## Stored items
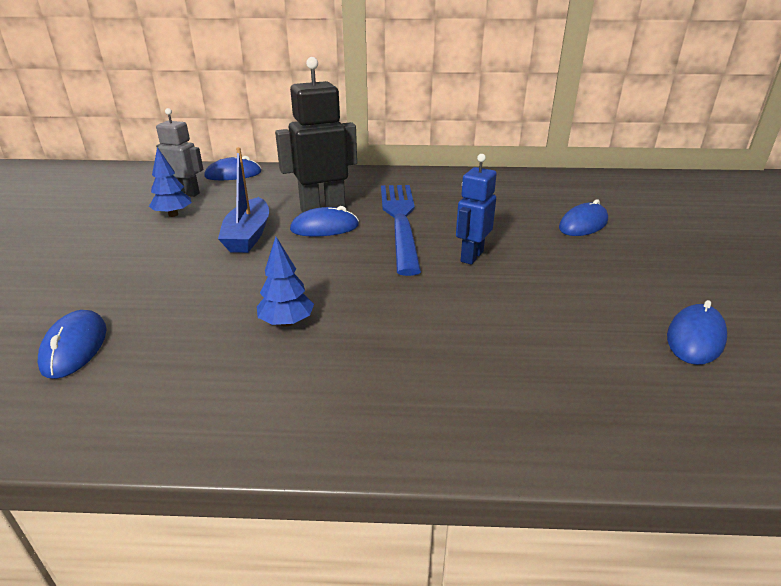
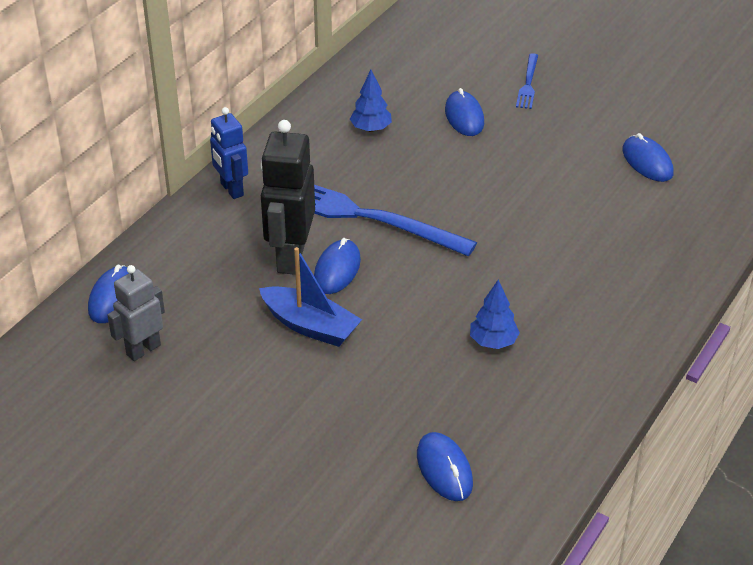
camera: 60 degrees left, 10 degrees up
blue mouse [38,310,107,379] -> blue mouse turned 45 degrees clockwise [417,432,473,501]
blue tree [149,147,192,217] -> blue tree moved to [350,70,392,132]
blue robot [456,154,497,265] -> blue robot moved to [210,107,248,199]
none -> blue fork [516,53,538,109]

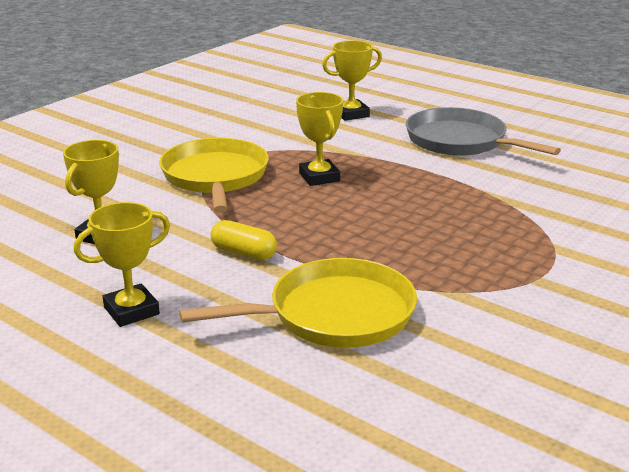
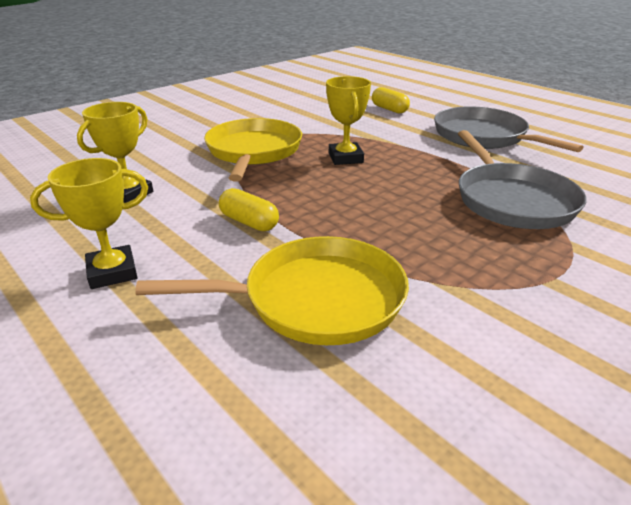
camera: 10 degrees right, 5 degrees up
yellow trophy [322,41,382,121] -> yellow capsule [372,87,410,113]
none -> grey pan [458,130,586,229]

## Work task
Pull every line containing "camera" out of the data above.

## Written response
camera: 60 degrees left, 10 degrees up
camera: 10 degrees right, 5 degrees up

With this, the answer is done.